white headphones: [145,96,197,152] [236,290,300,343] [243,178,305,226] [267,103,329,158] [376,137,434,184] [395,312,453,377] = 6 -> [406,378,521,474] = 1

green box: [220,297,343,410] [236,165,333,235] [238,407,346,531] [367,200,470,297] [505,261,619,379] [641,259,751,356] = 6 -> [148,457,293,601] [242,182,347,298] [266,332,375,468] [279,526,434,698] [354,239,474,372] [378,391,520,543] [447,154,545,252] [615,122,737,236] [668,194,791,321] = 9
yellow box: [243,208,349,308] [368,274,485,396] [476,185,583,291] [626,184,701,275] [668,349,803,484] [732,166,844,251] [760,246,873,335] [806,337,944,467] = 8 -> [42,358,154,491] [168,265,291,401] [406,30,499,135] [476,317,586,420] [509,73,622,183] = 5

++++

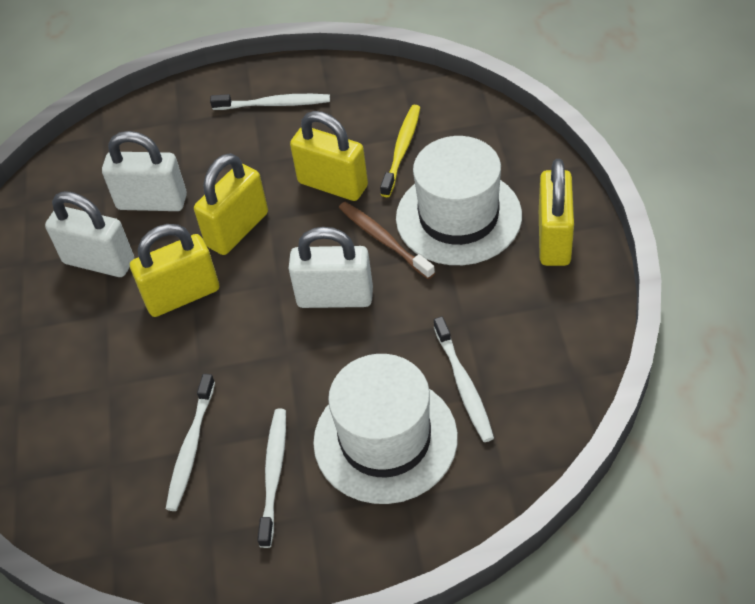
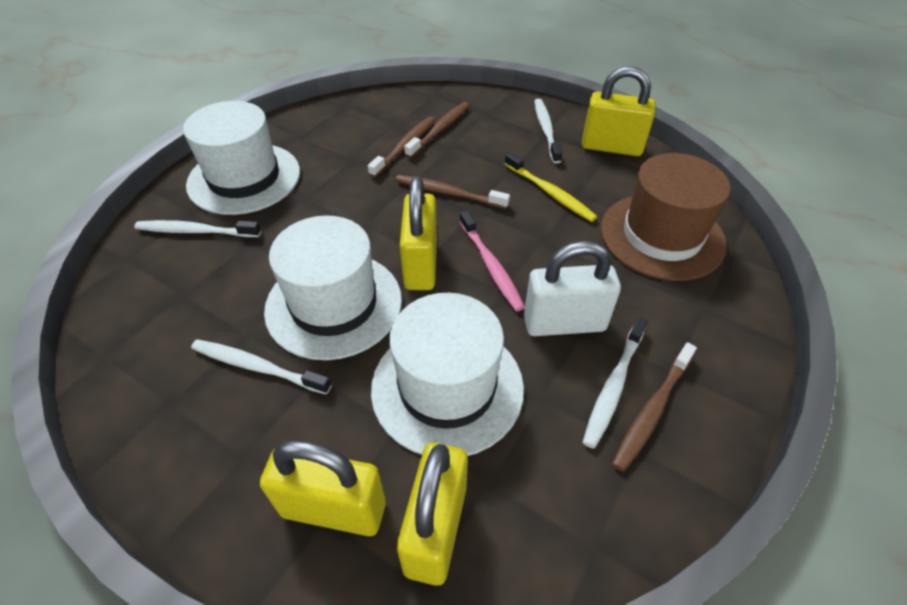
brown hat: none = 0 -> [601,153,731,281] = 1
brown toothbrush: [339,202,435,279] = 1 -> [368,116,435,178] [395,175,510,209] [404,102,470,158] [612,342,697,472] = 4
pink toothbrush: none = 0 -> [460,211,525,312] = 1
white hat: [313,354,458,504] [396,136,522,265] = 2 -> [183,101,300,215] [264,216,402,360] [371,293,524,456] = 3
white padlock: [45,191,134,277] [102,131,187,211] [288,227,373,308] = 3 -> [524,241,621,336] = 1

++++

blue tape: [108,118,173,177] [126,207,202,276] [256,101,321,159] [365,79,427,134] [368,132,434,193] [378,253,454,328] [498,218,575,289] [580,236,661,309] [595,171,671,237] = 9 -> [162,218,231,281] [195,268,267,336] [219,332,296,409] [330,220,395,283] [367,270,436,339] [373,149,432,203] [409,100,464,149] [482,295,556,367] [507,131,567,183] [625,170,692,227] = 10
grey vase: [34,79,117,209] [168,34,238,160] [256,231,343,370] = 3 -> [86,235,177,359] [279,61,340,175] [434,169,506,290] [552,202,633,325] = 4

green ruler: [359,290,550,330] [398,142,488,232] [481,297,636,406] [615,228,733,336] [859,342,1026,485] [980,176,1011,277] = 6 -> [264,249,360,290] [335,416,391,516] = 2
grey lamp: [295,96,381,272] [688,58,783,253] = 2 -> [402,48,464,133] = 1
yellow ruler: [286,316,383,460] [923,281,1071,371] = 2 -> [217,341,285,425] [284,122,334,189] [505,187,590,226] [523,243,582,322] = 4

++++

Go through the entries above and copy each line holding the string "ruler".

__Solution for this problem__
green ruler: [359,290,550,330] [398,142,488,232] [481,297,636,406] [615,228,733,336] [859,342,1026,485] [980,176,1011,277] = 6 -> [264,249,360,290] [335,416,391,516] = 2
yellow ruler: [286,316,383,460] [923,281,1071,371] = 2 -> [217,341,285,425] [284,122,334,189] [505,187,590,226] [523,243,582,322] = 4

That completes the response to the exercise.